---------- Task inputs

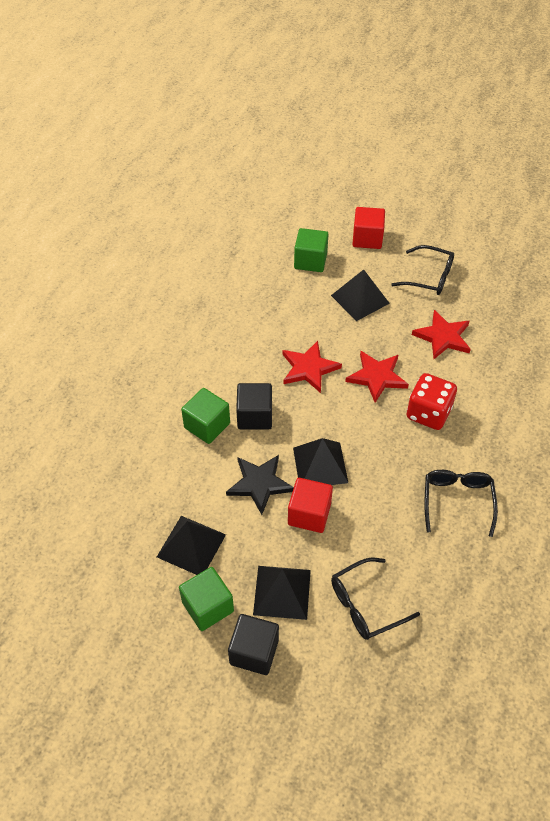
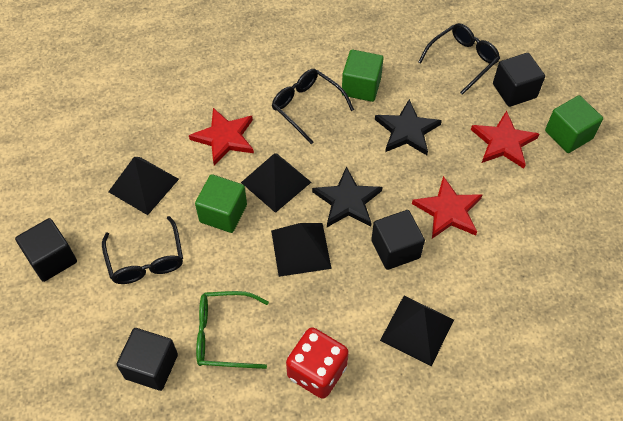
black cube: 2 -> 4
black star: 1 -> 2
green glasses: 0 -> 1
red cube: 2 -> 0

--------------------
---------- Task inputs

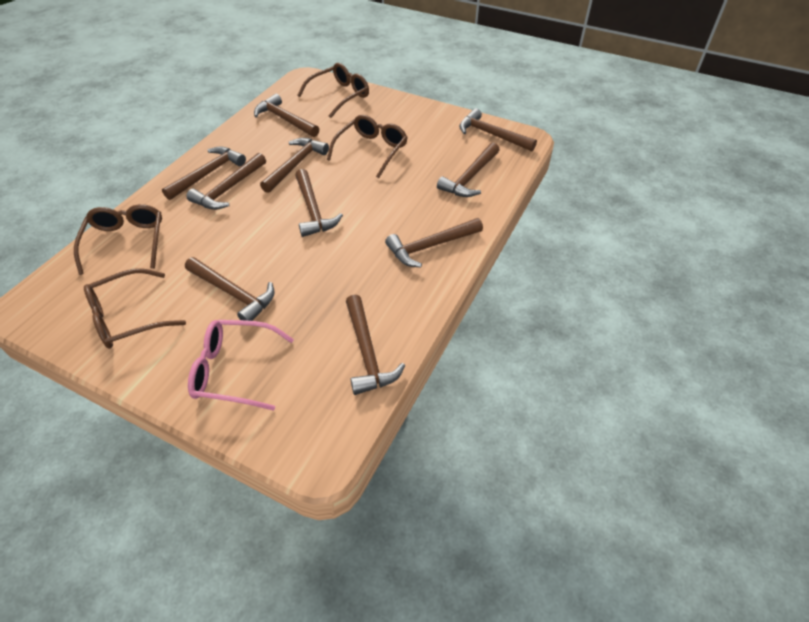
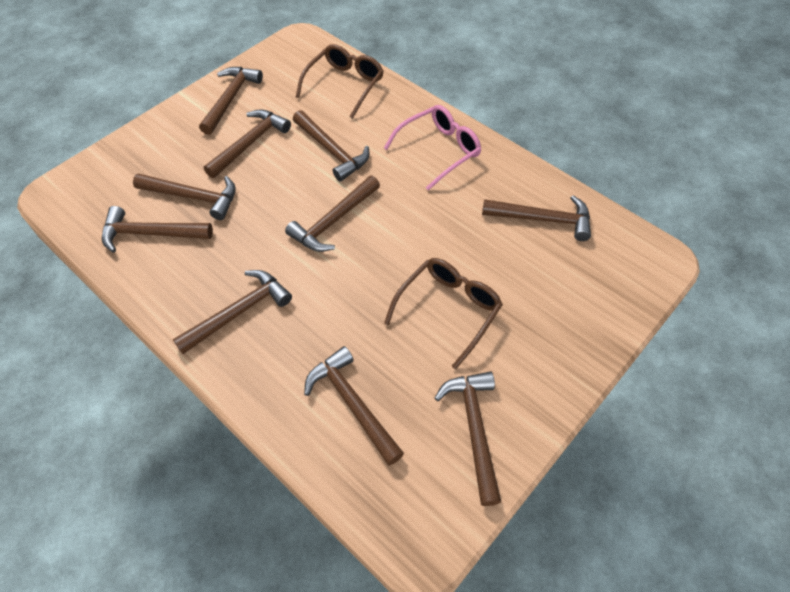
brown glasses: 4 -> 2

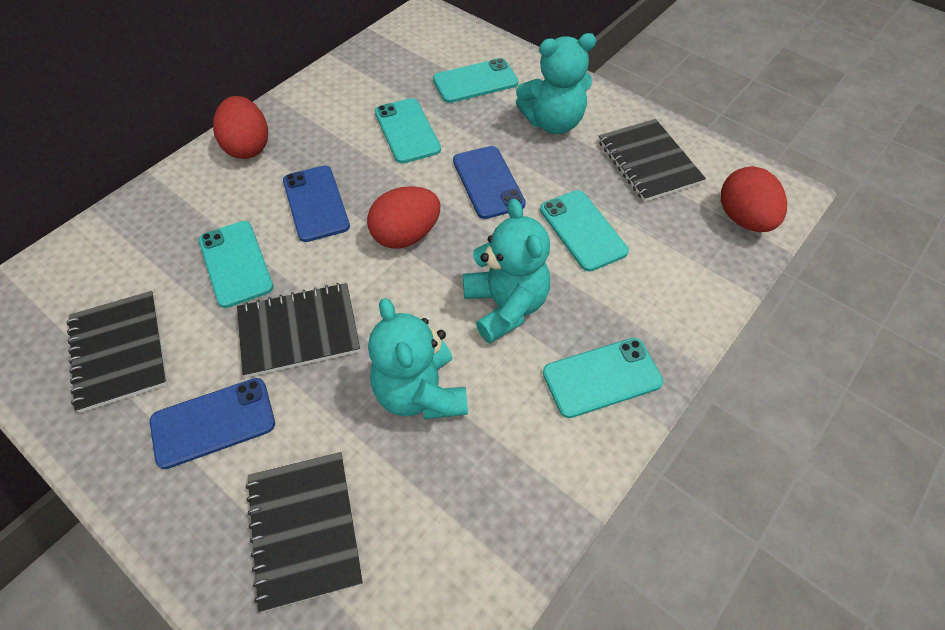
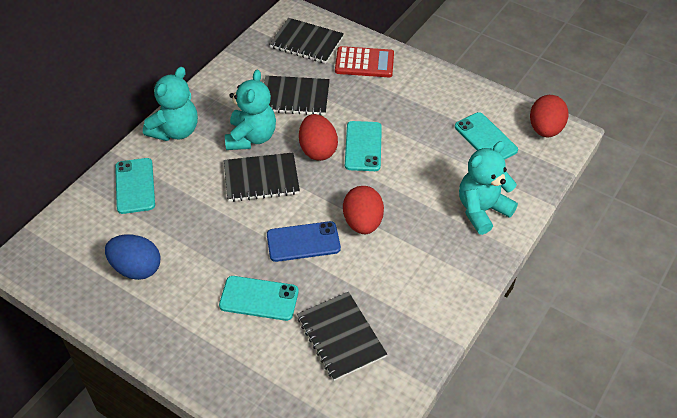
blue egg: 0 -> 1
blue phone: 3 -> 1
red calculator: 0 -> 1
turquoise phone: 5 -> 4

--------------------
---------- Task inputs

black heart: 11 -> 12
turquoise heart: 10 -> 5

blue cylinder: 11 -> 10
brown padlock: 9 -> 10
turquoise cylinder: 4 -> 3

--------------------

- [What to produce] Would you copy every line from the listing above that has the string "cylinder" in it?

- [Written solution]
blue cylinder: 11 -> 10
turquoise cylinder: 4 -> 3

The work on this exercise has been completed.